START Input records
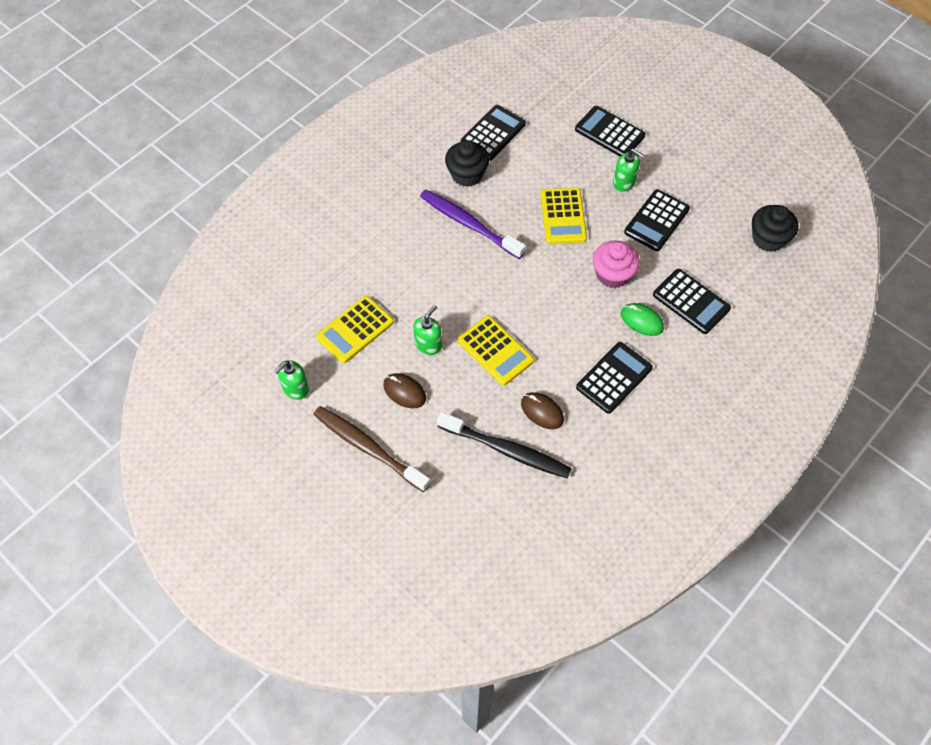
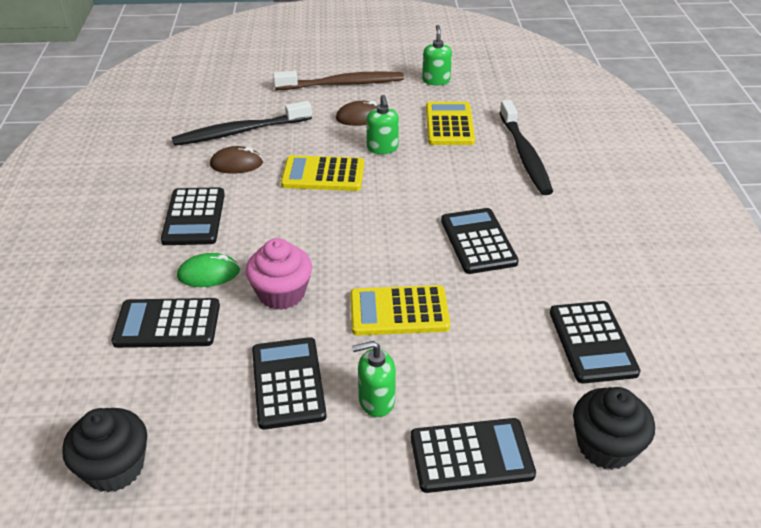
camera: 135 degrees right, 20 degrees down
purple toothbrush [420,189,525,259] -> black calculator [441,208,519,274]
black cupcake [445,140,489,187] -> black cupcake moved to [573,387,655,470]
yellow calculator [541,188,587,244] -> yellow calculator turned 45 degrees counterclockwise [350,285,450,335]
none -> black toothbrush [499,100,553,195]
END Input records
START Input records
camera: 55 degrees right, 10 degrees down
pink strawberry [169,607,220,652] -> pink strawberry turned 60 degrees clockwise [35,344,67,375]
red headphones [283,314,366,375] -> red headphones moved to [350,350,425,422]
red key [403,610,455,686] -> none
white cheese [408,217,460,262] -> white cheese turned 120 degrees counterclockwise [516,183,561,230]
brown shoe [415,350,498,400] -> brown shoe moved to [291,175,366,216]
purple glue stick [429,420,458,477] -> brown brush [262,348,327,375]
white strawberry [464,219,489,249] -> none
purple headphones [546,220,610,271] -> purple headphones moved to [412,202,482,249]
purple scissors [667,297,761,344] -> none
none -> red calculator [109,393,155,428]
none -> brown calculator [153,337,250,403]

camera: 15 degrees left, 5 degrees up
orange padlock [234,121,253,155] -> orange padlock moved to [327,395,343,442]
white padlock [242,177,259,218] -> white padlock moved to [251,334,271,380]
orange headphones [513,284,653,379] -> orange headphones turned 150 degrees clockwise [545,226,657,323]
END Input records
About this exercise: Only the lines above from the one with "orange padlock [234,121,253,155]" through the one with "orange headphones [513,284,653,379]" should be duplicated, character for character.

Reply:
orange padlock [234,121,253,155] -> orange padlock moved to [327,395,343,442]
white padlock [242,177,259,218] -> white padlock moved to [251,334,271,380]
orange headphones [513,284,653,379] -> orange headphones turned 150 degrees clockwise [545,226,657,323]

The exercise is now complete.